__Problem__: Set out the stretch that opens with the line containing "purple ellipse: rotated 15 degrees clockwise" and closes with the line containing "black circle: moved 3 px left" as a Markdown table with the columns Row and Line, numbering each row and skipping blank lines. Leave the pictures out.

__Excerpted data__:
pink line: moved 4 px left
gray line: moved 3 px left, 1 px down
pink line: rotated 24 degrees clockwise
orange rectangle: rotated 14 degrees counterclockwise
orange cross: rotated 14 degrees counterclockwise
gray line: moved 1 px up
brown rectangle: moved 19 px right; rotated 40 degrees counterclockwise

--

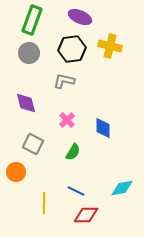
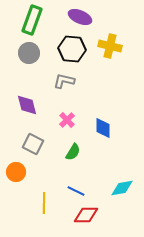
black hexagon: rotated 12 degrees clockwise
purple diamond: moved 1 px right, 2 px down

--

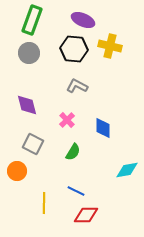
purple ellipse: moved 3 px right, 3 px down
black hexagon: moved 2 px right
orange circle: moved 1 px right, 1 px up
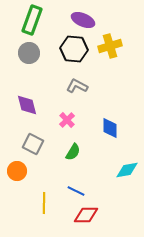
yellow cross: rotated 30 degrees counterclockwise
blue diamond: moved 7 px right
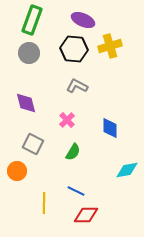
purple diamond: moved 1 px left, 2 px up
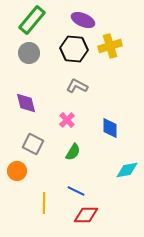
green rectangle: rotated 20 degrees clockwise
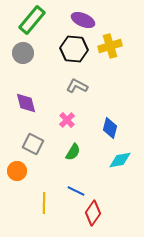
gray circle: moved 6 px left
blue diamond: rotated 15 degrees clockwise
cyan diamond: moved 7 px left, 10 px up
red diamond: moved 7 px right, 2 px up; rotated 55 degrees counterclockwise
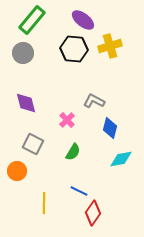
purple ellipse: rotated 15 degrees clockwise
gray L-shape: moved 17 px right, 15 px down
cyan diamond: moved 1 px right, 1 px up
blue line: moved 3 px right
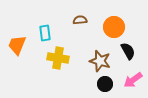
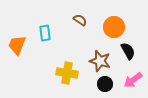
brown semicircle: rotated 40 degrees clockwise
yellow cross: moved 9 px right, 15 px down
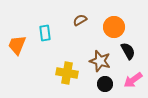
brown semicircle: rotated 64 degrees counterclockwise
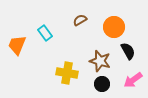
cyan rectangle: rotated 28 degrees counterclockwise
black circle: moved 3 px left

__Written answer__:
| Row | Line |
|---|---|
| 1 | purple ellipse: rotated 15 degrees clockwise |
| 2 | gray L-shape: moved 17 px right, 15 px down |
| 3 | cyan diamond: moved 1 px right, 1 px up |
| 4 | blue line: moved 3 px right |
| 5 | brown semicircle: rotated 40 degrees clockwise |
| 6 | yellow cross: moved 9 px right, 15 px down |
| 7 | brown semicircle: rotated 64 degrees counterclockwise |
| 8 | cyan rectangle: rotated 28 degrees counterclockwise |
| 9 | black circle: moved 3 px left |